AIM:
Examine the material below. Gather every line in which the string "keys" appears.

## BEGIN INPUT DATA

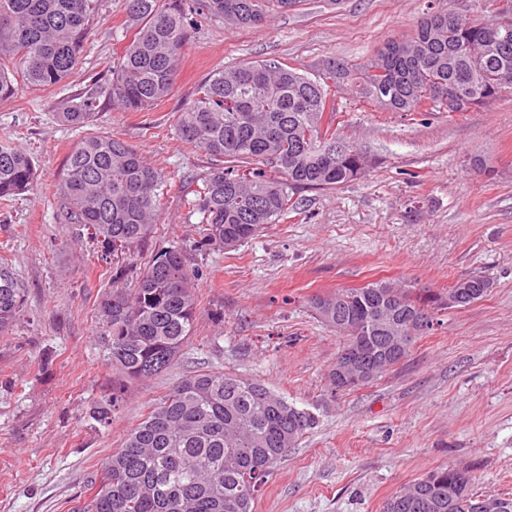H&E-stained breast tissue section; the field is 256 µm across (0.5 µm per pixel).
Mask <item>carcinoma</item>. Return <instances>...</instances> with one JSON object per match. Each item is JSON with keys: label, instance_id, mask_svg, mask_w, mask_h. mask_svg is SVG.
<instances>
[{"label": "carcinoma", "instance_id": "carcinoma-1", "mask_svg": "<svg viewBox=\"0 0 512 512\" xmlns=\"http://www.w3.org/2000/svg\"><path fill=\"white\" fill-rule=\"evenodd\" d=\"M300 0H126L133 39L107 77H93L60 104L58 118L82 129L96 121L100 99L128 112L158 105L173 91L189 32L203 23L256 26L273 11ZM101 0H0V99L19 88L47 89L76 69L90 21ZM499 46L491 57L486 46ZM344 81L391 112H417L438 104L453 88L470 106L487 92L512 89V30L495 20L425 15L409 39L378 51L375 68L330 65L311 77L276 60L250 61L209 74L179 113L181 139L211 155L217 165L193 190L191 212L200 216V240L172 245L137 262L139 247L157 224L169 181L130 144L88 133L67 157L59 183L60 216L74 241L96 242L112 261V288L98 302L106 361L120 379L90 415L100 426L125 401V382L171 368L192 336L200 314L197 282L204 272L192 251H220L244 243L279 223L303 189H331L367 171L352 145L336 153V108L329 92L336 68ZM281 175L272 179L267 172ZM36 165L27 153L0 145V199L29 189ZM483 280L469 276L448 291L461 292L467 308L487 295ZM26 288L0 257V331L21 312ZM445 294L378 281L316 297L343 323L325 320L342 348L368 336L376 347L372 367H390L378 331L385 312L392 335L410 337L415 311L434 317L448 309ZM315 424V417L264 383L233 374L198 371L181 378L153 403L112 452L90 500L73 512H253L271 467ZM464 502L473 477L464 468L440 467L396 492L383 512H450L448 489ZM489 512L512 497L485 495ZM408 501L400 511L393 502Z\"/></svg>", "mask_w": 512, "mask_h": 512}]
</instances>
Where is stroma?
Instances as JSON below:
<instances>
[{"instance_id":"stroma-1","label":"stroma","mask_w":512,"mask_h":512,"mask_svg":"<svg viewBox=\"0 0 512 512\" xmlns=\"http://www.w3.org/2000/svg\"><path fill=\"white\" fill-rule=\"evenodd\" d=\"M491 19L495 0H302L254 27L192 31L174 89L147 112L101 102L93 130L134 146L171 184L142 258L198 238L186 187L214 166L175 129L212 70L274 58L309 73L363 65L410 36L428 10ZM125 0H102L78 68L48 90L0 100V144L37 166L33 187L0 202V256L26 293L0 332V512H70L148 404L185 375L258 379L314 415L315 427L271 468L255 512H382L442 466L467 468L481 494L512 497V90L467 112H392L358 87L334 88L337 133L370 161L364 177L298 193L297 210L224 251H197L201 313L169 370L128 384L110 427L89 416L112 387L97 300L111 286L97 247L77 245L57 187L78 134L59 102L109 74L128 43ZM481 274L493 283L369 385L330 382L341 340L312 308L318 295L391 281L438 291Z\"/></svg>"}]
</instances>
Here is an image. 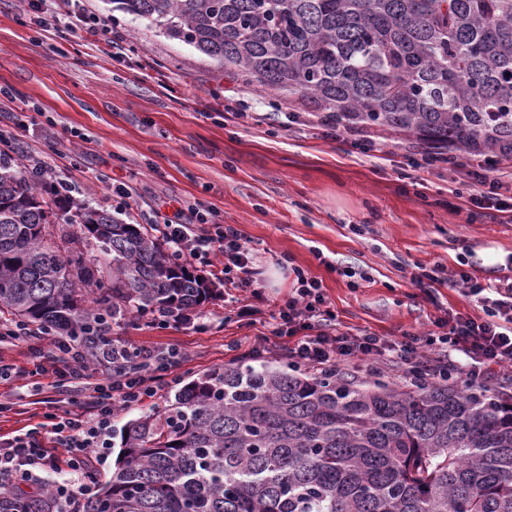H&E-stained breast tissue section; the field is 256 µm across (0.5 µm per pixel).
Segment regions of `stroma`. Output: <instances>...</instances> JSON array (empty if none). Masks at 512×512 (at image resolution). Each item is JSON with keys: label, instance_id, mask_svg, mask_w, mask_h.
I'll return each mask as SVG.
<instances>
[{"label": "stroma", "instance_id": "1", "mask_svg": "<svg viewBox=\"0 0 512 512\" xmlns=\"http://www.w3.org/2000/svg\"><path fill=\"white\" fill-rule=\"evenodd\" d=\"M31 0H0V127L14 150L70 153L75 198L109 207L107 184L133 189L128 224H149L170 197L234 224L253 250L261 294L225 284L183 323L160 328L146 318L112 323L116 345L176 351L179 361L154 396L118 411L115 427L173 399L176 379L249 356L270 332L300 268L316 278L330 311L329 332L425 334L443 311L483 317L462 285L416 286L413 275L440 265L480 283L512 279V211L469 200L467 171L483 165L512 204V158L453 152L452 162L422 161L426 146L374 134L363 152L337 137L329 113L282 92L229 78L224 68L145 21L109 11L104 0H47L48 10L87 17L53 29ZM502 254L484 265L481 250ZM350 266L355 277L340 273ZM63 332L0 340V360L18 373L0 382V435L44 422L52 373L34 374L32 353Z\"/></svg>", "mask_w": 512, "mask_h": 512}]
</instances>
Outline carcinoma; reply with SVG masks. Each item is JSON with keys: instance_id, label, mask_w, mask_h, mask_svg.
Here are the masks:
<instances>
[{"instance_id": "obj_1", "label": "carcinoma", "mask_w": 512, "mask_h": 512, "mask_svg": "<svg viewBox=\"0 0 512 512\" xmlns=\"http://www.w3.org/2000/svg\"><path fill=\"white\" fill-rule=\"evenodd\" d=\"M232 77L339 124L512 157V0H110ZM211 283L143 224L0 164V319L134 372L110 322L190 312ZM77 512H512V401L423 381L354 386L241 360L129 420ZM47 490L0 512H55Z\"/></svg>"}]
</instances>
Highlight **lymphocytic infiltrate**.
Wrapping results in <instances>:
<instances>
[{"mask_svg":"<svg viewBox=\"0 0 512 512\" xmlns=\"http://www.w3.org/2000/svg\"><path fill=\"white\" fill-rule=\"evenodd\" d=\"M183 207H174L163 215L154 230L174 255L187 261L213 266L223 257L221 275L234 287L254 286L256 271L251 265V249L241 231L231 224L211 222L208 215L195 212L193 221L183 219ZM293 291L279 312L273 330L288 340V358L292 365L316 371H337L350 358H367L372 371H380L389 362L403 365L412 383L450 378L463 372L477 378L483 368H512V281L482 285L468 273L460 279L469 296L482 305L484 319L477 320L458 311L438 317L433 332L424 336L402 333L400 338L380 336L368 331L329 335L315 332L323 315L324 297L320 283L302 269H294ZM41 358L60 368L59 393L81 397L94 409L90 417L63 411L52 414L51 430L58 448L46 446L40 427L9 438L0 437V487L38 491L44 481H52V495L64 502L76 501L85 485L88 469L101 460L111 443L112 421L119 409L141 402L155 393L160 374L168 364H157V374L143 382L125 374L108 375L106 382L95 381V371L83 354L48 349ZM66 456H59V448Z\"/></svg>","mask_w":512,"mask_h":512,"instance_id":"obj_1","label":"lymphocytic infiltrate"}]
</instances>
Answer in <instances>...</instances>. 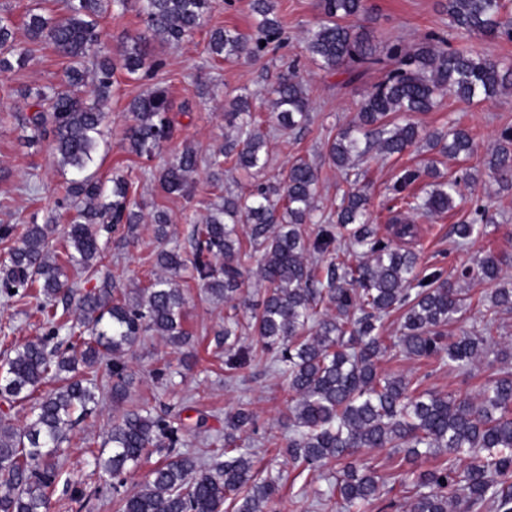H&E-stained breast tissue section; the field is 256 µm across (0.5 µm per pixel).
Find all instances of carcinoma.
<instances>
[{
  "instance_id": "carcinoma-1",
  "label": "carcinoma",
  "mask_w": 512,
  "mask_h": 512,
  "mask_svg": "<svg viewBox=\"0 0 512 512\" xmlns=\"http://www.w3.org/2000/svg\"><path fill=\"white\" fill-rule=\"evenodd\" d=\"M59 18L29 11L26 39L19 42L8 16L0 17V71L22 69L46 46L68 62L61 85L26 86L18 90L30 115L25 127L31 145L51 138L58 163L74 177L60 206L70 212L67 229L52 240L49 225L33 220L7 259L0 262V293L38 300L48 333L36 341L11 344L0 374V399L13 405L32 402L23 425L0 415V512H48L51 488L60 469L62 445L75 424L99 406L100 367L112 379V404L130 397L132 375L127 355L141 337L156 335L176 348L190 344L183 328L186 298L176 278L189 265L205 293L229 301L242 286L240 267L252 254L242 250L236 225H250V243L261 253L259 275L265 296L252 312V329L261 353L284 375L292 395L290 435L286 452L305 466L312 478L336 465L323 502L336 500L343 512H379L396 507L386 494L388 479L363 458L365 448H393L414 463L430 456L446 459L424 469L397 468L393 483L403 487L401 512H512V344L492 336L497 317L512 310V276L503 277V259L486 252L476 267H465L453 280L435 268L420 275L418 255L395 245L370 223L367 196L354 187L336 208V223L319 225L309 241L299 225L307 223L318 192L317 169L303 159L288 167L284 179L261 183L243 195L227 193L193 231L191 257L176 249L156 254L161 273L130 293L106 277L100 288L85 291L67 270L88 271L104 258L96 226L103 224L132 235L144 219L129 197L128 180L112 178L108 188L90 167L97 138L108 119L112 78L117 68L129 76L148 77L162 66L147 48L150 37L181 41L206 25L212 0H139L145 30L119 50L107 52L100 18L106 7L126 9L128 0H62ZM457 29L477 36L512 41V11L507 0H446ZM258 32L245 36L235 29L210 31L207 49L215 60L246 56L259 59L285 41L272 17V0H252ZM369 13L367 0H319V17L304 32L307 50L321 69L348 75L353 83L373 69L383 79L365 95L357 120L327 142L330 163L345 176L360 178L356 162L373 148L401 155L425 141L450 157L474 152L470 134L459 127L422 135L417 124L392 120L428 112L446 94L463 101L512 91V65L470 50L450 51L437 33L411 52L398 43L384 49L364 28L350 20ZM276 125L294 130L310 120L311 102L295 71L283 74L270 90ZM239 120L237 135L210 162L234 159L252 175L267 166L265 141L254 127L247 100L232 103ZM169 92L157 86L134 98L128 107L129 152L147 159L170 140L174 125ZM485 164L496 181L512 187V127L502 129ZM200 165L195 150L185 148L161 168L159 181L170 194L189 196ZM459 180H434L431 167L406 168L393 186V199L423 216L452 209ZM480 223L456 224V244L463 246L484 232ZM399 239L414 237L416 228L400 215L391 218ZM350 249L366 260L352 264L336 247L337 230ZM224 263H219V260ZM494 282L498 288L483 303L479 322L472 319V301L460 282ZM76 303L79 325L58 314V303ZM401 313L399 336L382 334L384 320ZM459 325L450 336L447 327ZM239 320H224V366L236 371L258 357L237 347ZM65 342L51 345L60 333ZM397 347L413 357H436L448 368L468 372L494 354L499 363L477 396L419 390L403 376L383 375L378 361ZM67 377H61V374ZM63 378V384L35 399L39 387ZM185 425L142 407L112 421L105 443L107 455L94 456L104 482L123 484L129 467L164 448L167 459L156 466L138 489L119 499V512H267L280 491V476L254 467L252 451L237 445L240 434L255 431L252 410L241 404L224 420V447L208 462L181 451Z\"/></svg>"
}]
</instances>
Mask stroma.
Masks as SVG:
<instances>
[{
	"mask_svg": "<svg viewBox=\"0 0 512 512\" xmlns=\"http://www.w3.org/2000/svg\"><path fill=\"white\" fill-rule=\"evenodd\" d=\"M273 3L274 15L287 40L270 47L259 60L209 58L208 30L230 28L248 36L257 32L251 0H232L228 5L216 0L205 30L178 44H154V53L162 59L163 66L153 76L132 80L124 71L116 72L108 108L109 125L98 153V174L105 180L115 174L124 175L130 183V195L140 204L145 219L137 234L127 241H119L112 233L101 235L105 258L96 272L82 276L83 288L100 287L108 274L115 276L120 287H145L156 269L155 255L159 250L176 247L190 253L191 231L202 222L211 204L219 202L226 193L248 191L253 176L235 168L230 161L224 164L220 187H212L208 181L211 157L223 146L225 138L234 133L226 114L229 100L236 95L248 96L260 123L268 153L267 176H282L299 157L309 160L319 171L315 221L304 225L305 236L314 237L316 220L328 219L334 211L345 185L325 155V144L355 119L364 96L382 73L372 71L363 81L348 85L344 74L322 70L304 42L305 28L318 15L317 0ZM369 4L371 10L361 23L378 45L398 43L413 49L426 33L435 31L443 33L453 47L464 45L512 65V42L460 34L450 24L444 0H369ZM100 24L104 43L111 50L144 29L135 0H129L125 11L108 9ZM292 65L296 66L312 101V120L299 133L274 130L271 98L267 93ZM65 69V61L47 48L23 69L0 72V113L10 115L0 125V224L21 229L33 217L42 223L64 216L57 203L64 195L71 172L54 161L48 141L29 146L21 140L18 120L26 116L27 109L17 91L24 85L60 84ZM156 85L168 87L171 92L177 132L153 160L146 161L129 154L122 138L129 123V102ZM417 121L427 132L456 123L473 137L476 151L466 160H451L420 146L399 158L371 152L359 164V184L366 189L369 212L379 233L390 232L386 194L399 172L431 160L444 175L465 170L471 172L472 178L462 186L448 213L414 216L416 236L399 240V247L417 253L418 269L422 272L434 265L448 272L469 266L486 251L499 254L512 267V189H501L485 165L486 154L499 132L512 127V93L504 92L472 104L447 95L432 111L418 115ZM187 146L194 148L202 159L195 193L188 200L167 194L155 177L159 166ZM479 205L488 207L492 223L473 242L455 246L454 225L471 221ZM158 208L166 210L171 218L168 236L163 241L155 237L149 221ZM241 272L243 290L230 304L205 295L191 272L178 278L187 299L183 327L192 338L196 361L191 368H184L178 350L160 337H143L128 355L133 383L125 407L131 410L146 404L158 413L181 417L188 426L185 450L199 457L209 448L223 445L226 414L240 404H248L256 417V430L251 435L255 465L282 476L283 488L272 505L273 512H336L335 506L322 507L316 502L315 493L326 489V482L305 483L284 453L288 395L275 367L265 359L255 360L239 371L230 372L224 367L225 315L234 309L240 320H247L250 306L261 302L266 288L258 275L257 260L247 261ZM46 332L33 299L0 295V336L5 334L10 340L23 342L45 336ZM379 368L388 375L408 376L424 390L470 396L477 395L494 371L485 362L469 374L451 372L437 358L409 357L397 349L381 358ZM116 414L108 402L97 415L74 427L65 446L62 478L51 490L50 512H117V496L101 482L91 455L92 450L100 449L106 423Z\"/></svg>",
	"mask_w": 512,
	"mask_h": 512,
	"instance_id": "obj_1",
	"label": "stroma"
}]
</instances>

## END INPUT DATA

COMPLETE ANSWER:
Mask <item>carcinoma</item>. Return <instances>...</instances> with one JSON object per match. Each item is JSON with keys: label, instance_id, mask_svg, mask_w, mask_h. mask_svg is SVG.
Segment regions of `stroma`. Output: <instances>...</instances> JSON array (empty if none). Masks at 512×512 (at image resolution). Each item is JSON with keys: label, instance_id, mask_svg, mask_w, mask_h.
Outline carcinoma; reply with SVG masks. Each item is JSON with keys: instance_id, label, mask_w, mask_h, mask_svg.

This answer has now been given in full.